> Exercise directions:
Could you reproduce, word for word, everything below from the line containing "purple dumbbell [291,145,343,199]" down to the line containing "orange plate [627,168,792,318]", with both of those lines included and no others?

> Material to process:
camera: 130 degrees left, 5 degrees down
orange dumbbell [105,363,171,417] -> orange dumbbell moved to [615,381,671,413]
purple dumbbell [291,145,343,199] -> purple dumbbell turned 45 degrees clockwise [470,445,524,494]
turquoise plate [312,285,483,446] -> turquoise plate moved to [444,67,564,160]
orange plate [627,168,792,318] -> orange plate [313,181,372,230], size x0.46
...
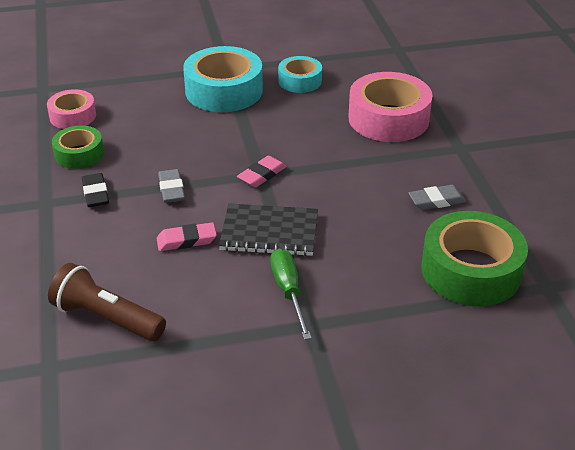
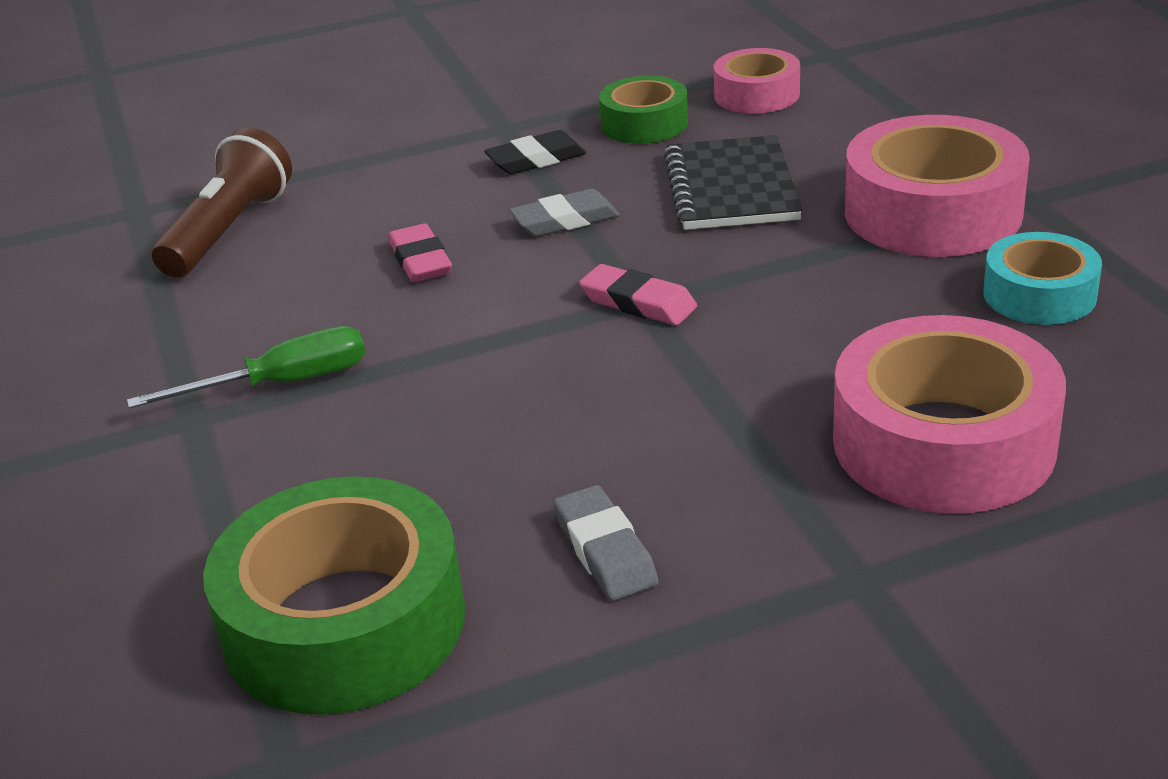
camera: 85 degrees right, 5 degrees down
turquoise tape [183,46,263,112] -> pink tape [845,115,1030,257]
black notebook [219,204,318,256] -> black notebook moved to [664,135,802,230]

> Result for this task:
purple dumbbell [291,145,343,199] -> purple dumbbell turned 45 degrees clockwise [470,445,524,494]
turquoise plate [312,285,483,446] -> turquoise plate moved to [444,67,564,160]
orange plate [627,168,792,318] -> orange plate [313,181,372,230], size x0.46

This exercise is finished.